Directions: Return every line of the entries below word for word, leaving out the pictures.

-------- Data for processing --------

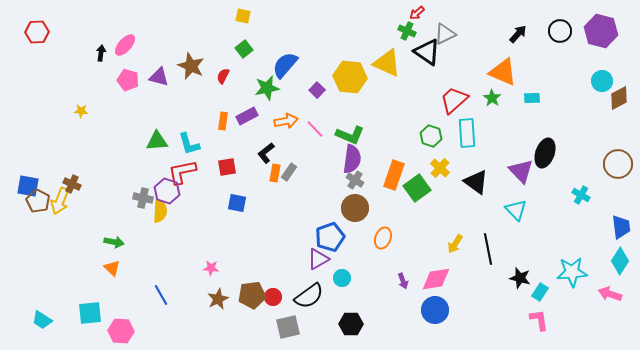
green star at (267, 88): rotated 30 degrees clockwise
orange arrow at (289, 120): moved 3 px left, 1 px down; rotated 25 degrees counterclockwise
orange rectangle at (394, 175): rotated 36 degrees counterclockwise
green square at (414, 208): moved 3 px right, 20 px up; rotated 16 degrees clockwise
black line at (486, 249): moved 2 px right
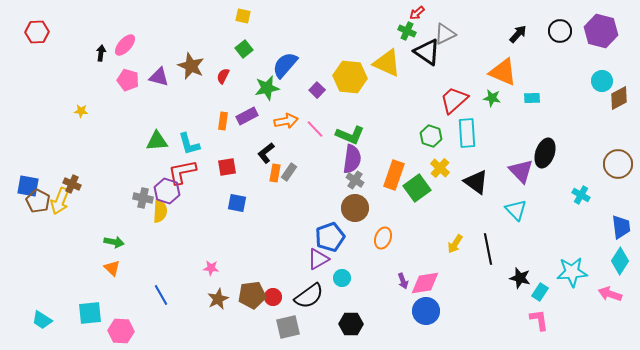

--------

Answer to the task:
green star at (267, 88): rotated 30 degrees clockwise
orange arrow at (289, 120): moved 3 px left, 1 px down; rotated 25 degrees counterclockwise
orange rectangle at (394, 175): rotated 36 degrees counterclockwise
green square at (414, 208): moved 3 px right, 20 px up; rotated 16 degrees clockwise
black line at (486, 249): moved 2 px right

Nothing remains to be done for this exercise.